▸ Collected material

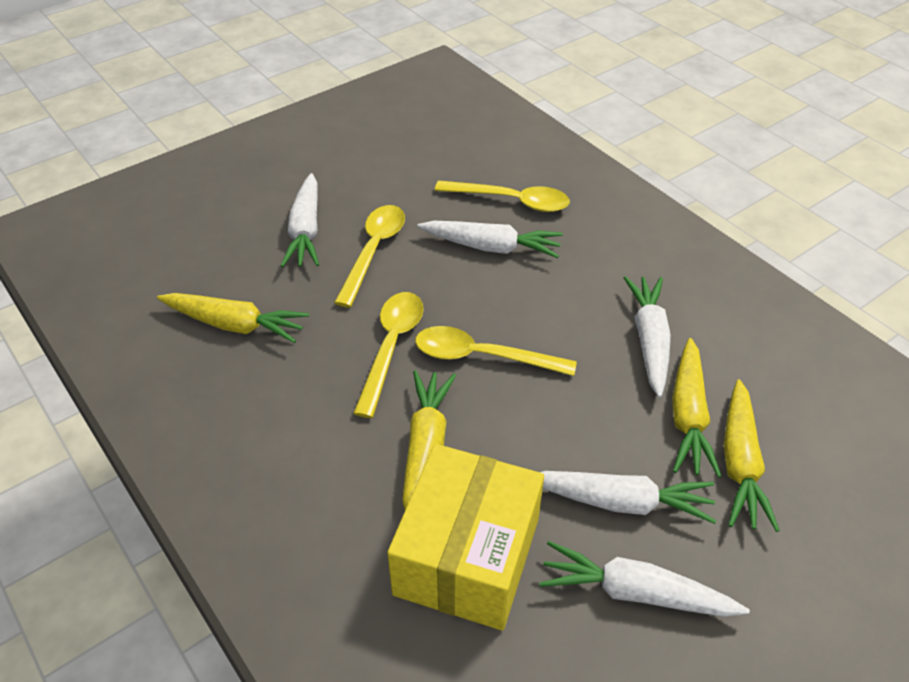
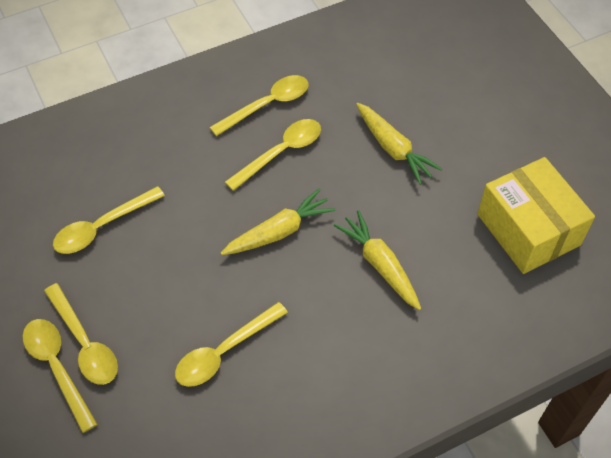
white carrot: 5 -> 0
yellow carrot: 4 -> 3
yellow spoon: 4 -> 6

▸ Task
Transcribe every line of the listing above exactly; skip the pictures.

▸ Result
white carrot: 5 -> 0
yellow carrot: 4 -> 3
yellow spoon: 4 -> 6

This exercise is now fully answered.